SOURCE RECORDS START

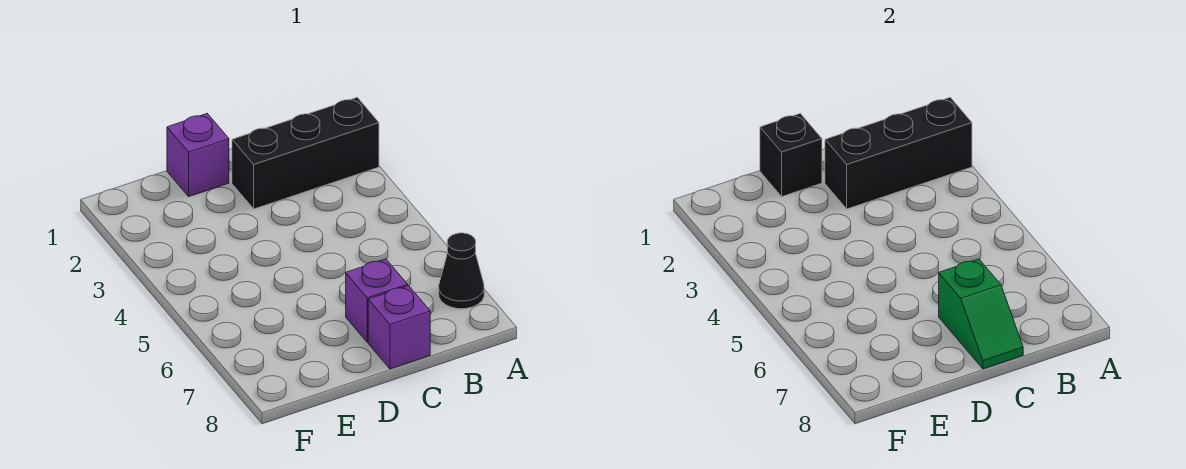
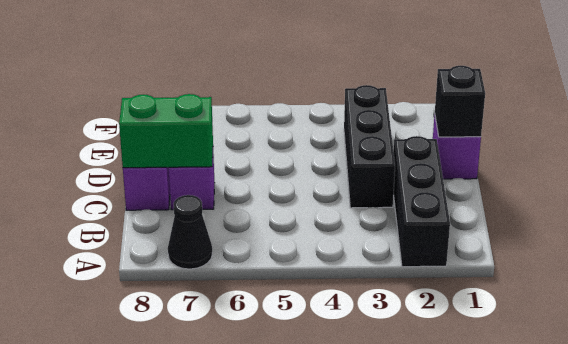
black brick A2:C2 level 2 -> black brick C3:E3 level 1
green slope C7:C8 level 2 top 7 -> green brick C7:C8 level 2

SOURCE RECORDS END
SOURCE RECORDS START

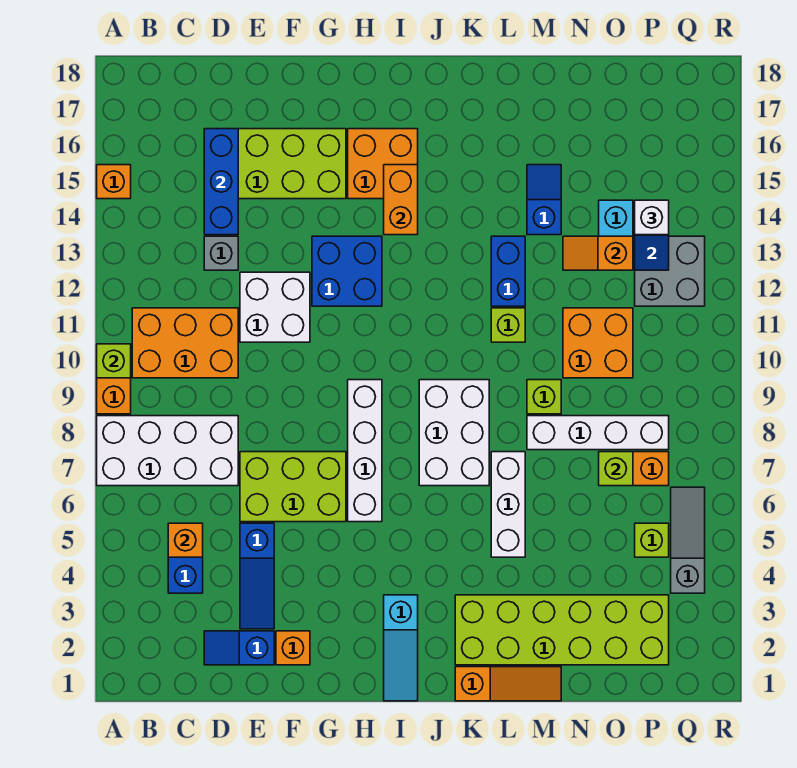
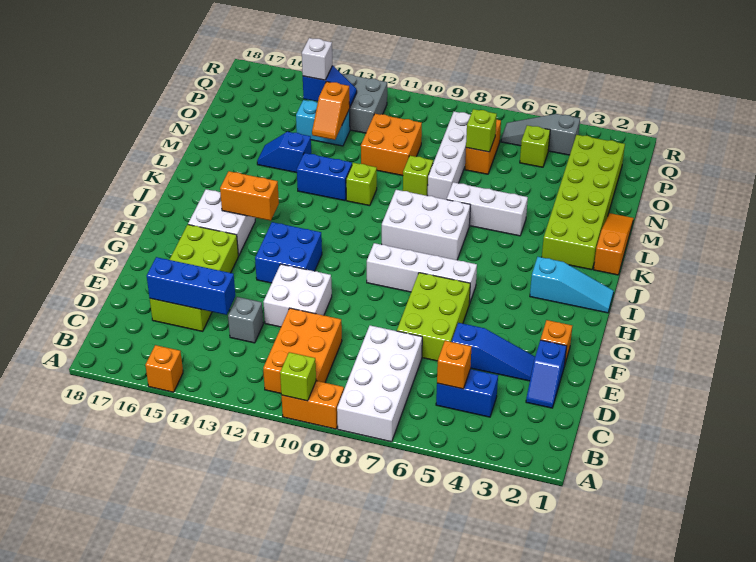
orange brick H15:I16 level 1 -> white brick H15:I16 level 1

SOURCE RECORDS END

What is needed is a verbatim copy of every line in the records above from the one containing "black brick A2:C2" down to the one containing "green slope C7:C8", both included, and nothing more.

OUTPUT ▸
black brick A2:C2 level 2 -> black brick C3:E3 level 1
green slope C7:C8 level 2 top 7 -> green brick C7:C8 level 2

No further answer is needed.